**ASSIGNMENT:**
The required result is a copy of each line below in which "change" appears.

**DATA BLOCK:**

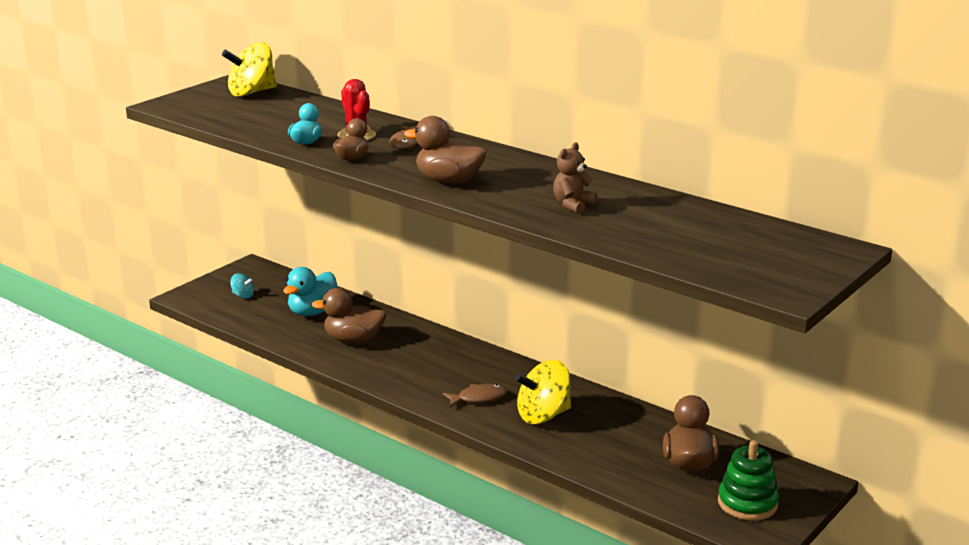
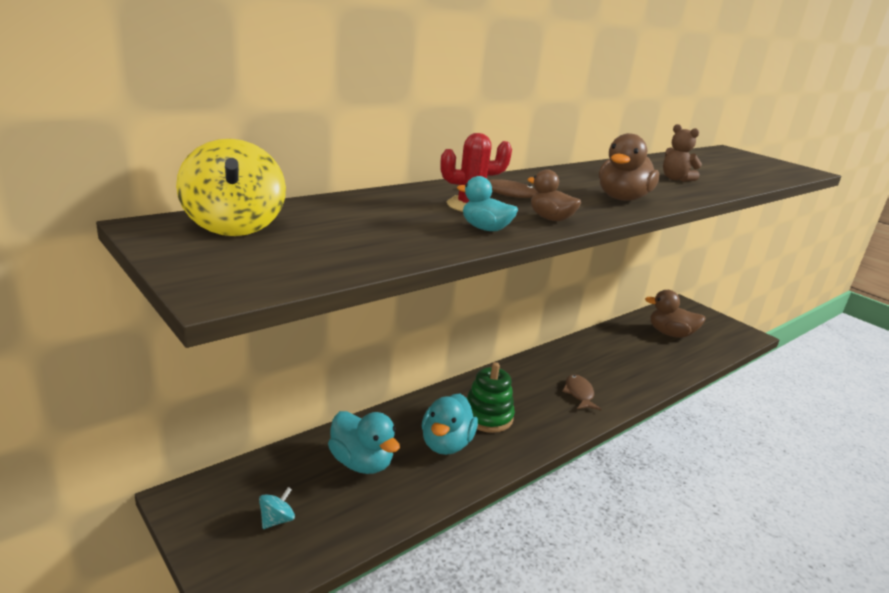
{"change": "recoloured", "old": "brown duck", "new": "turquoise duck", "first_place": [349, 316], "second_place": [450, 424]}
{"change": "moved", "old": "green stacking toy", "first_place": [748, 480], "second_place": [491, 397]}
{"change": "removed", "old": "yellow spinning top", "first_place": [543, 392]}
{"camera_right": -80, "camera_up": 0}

**ANSWER SECTION:**
{"change": "recoloured", "old": "brown duck", "new": "turquoise duck", "first_place": [349, 316], "second_place": [450, 424]}
{"change": "moved", "old": "green stacking toy", "first_place": [748, 480], "second_place": [491, 397]}
{"change": "removed", "old": "yellow spinning top", "first_place": [543, 392]}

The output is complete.